* How to complete this task *
Among the lines below, some may hold the word "purple"; state how many do, giving only the number.

* Records to use *
____________

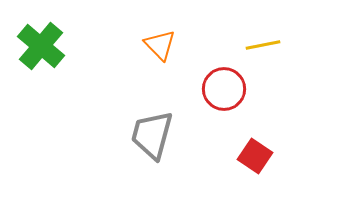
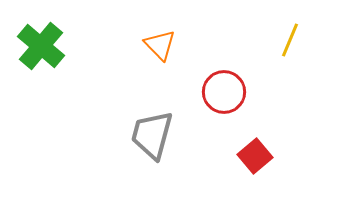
yellow line: moved 27 px right, 5 px up; rotated 56 degrees counterclockwise
red circle: moved 3 px down
red square: rotated 16 degrees clockwise
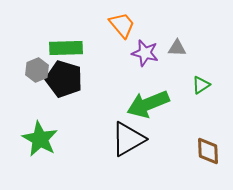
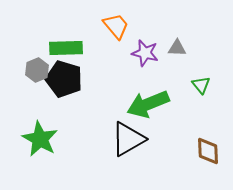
orange trapezoid: moved 6 px left, 1 px down
green triangle: rotated 36 degrees counterclockwise
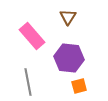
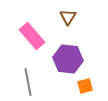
purple hexagon: moved 1 px left, 1 px down
orange square: moved 6 px right
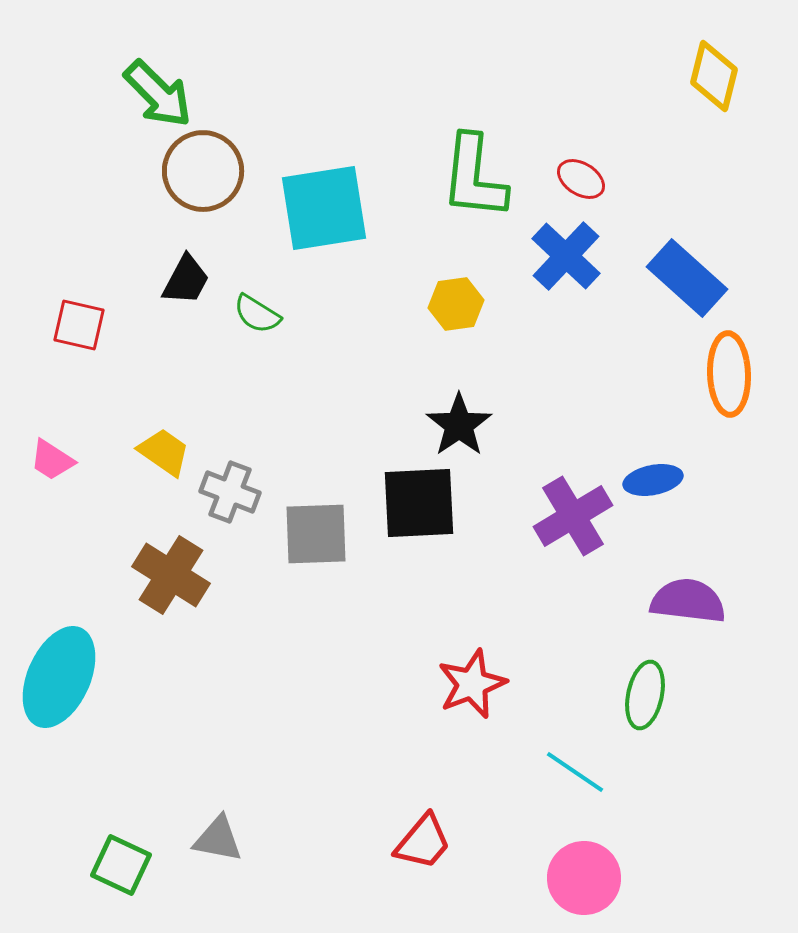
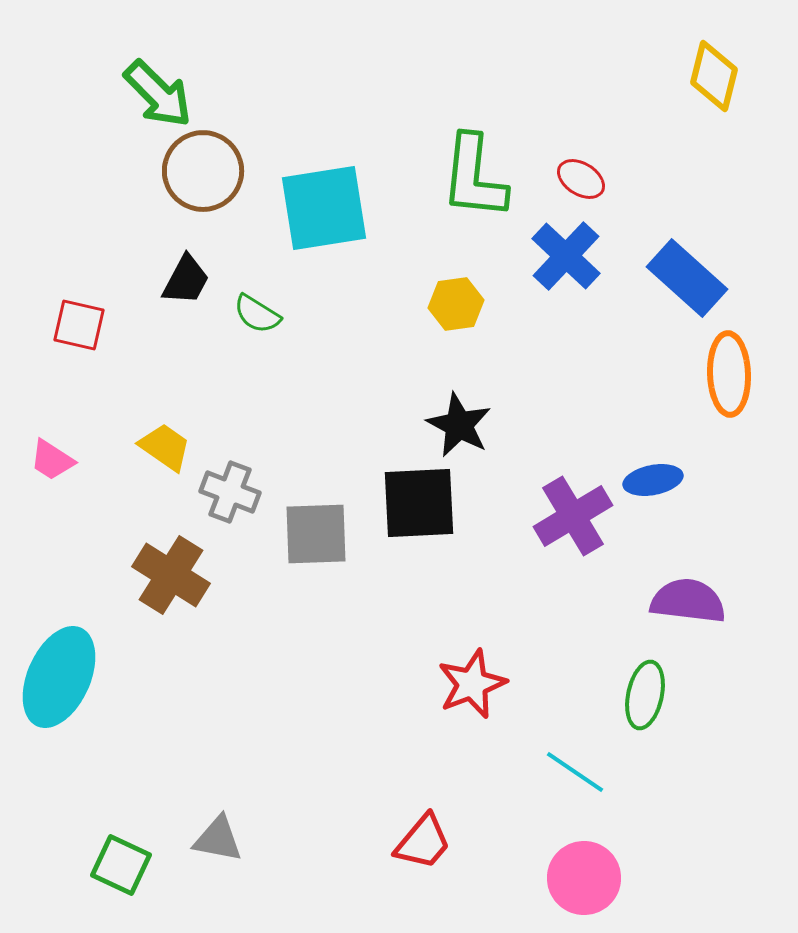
black star: rotated 10 degrees counterclockwise
yellow trapezoid: moved 1 px right, 5 px up
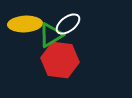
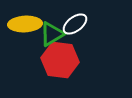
white ellipse: moved 7 px right
green triangle: moved 1 px right, 1 px up
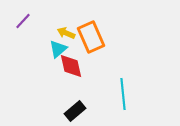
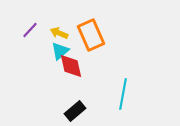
purple line: moved 7 px right, 9 px down
yellow arrow: moved 7 px left
orange rectangle: moved 2 px up
cyan triangle: moved 2 px right, 2 px down
cyan line: rotated 16 degrees clockwise
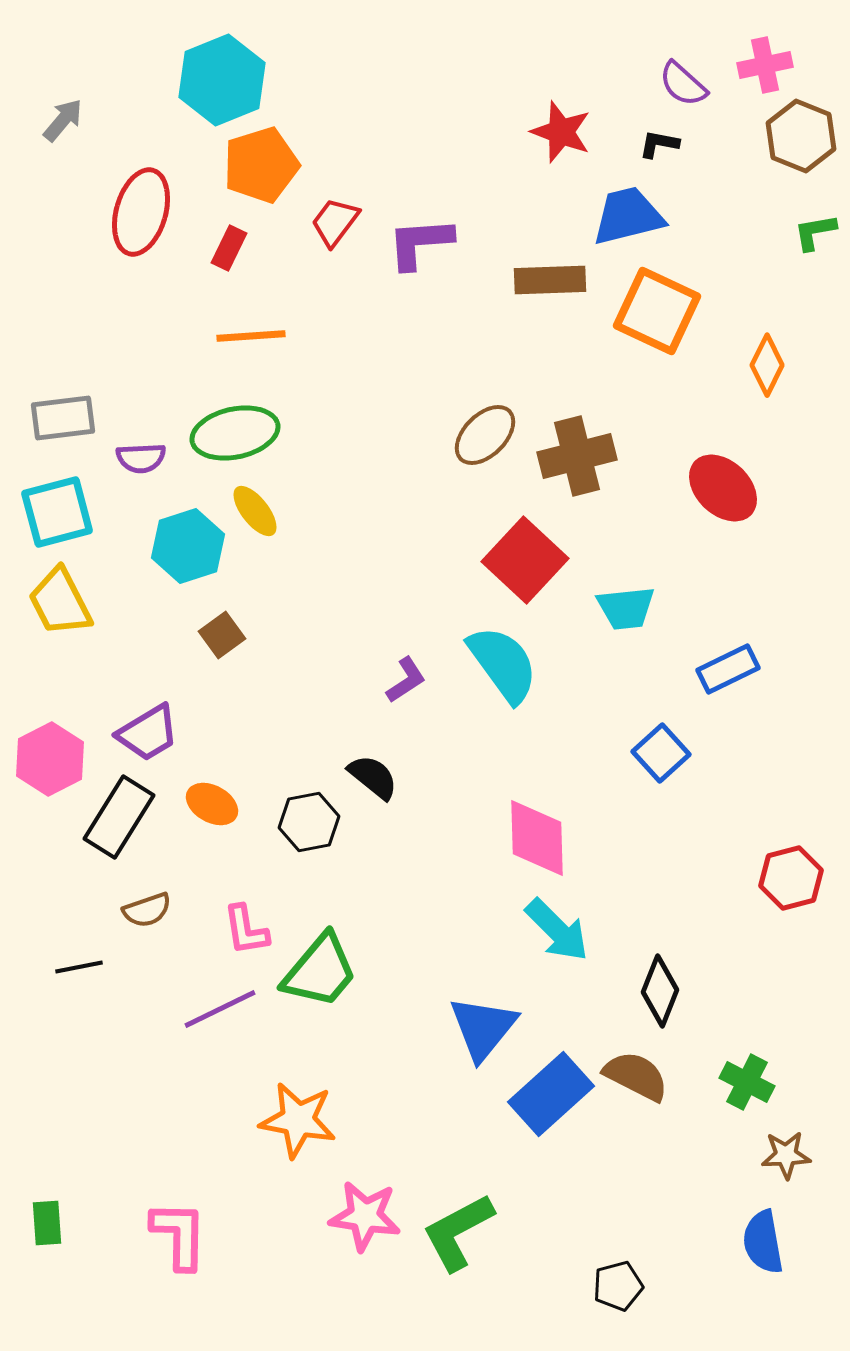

____________

* Reply *
2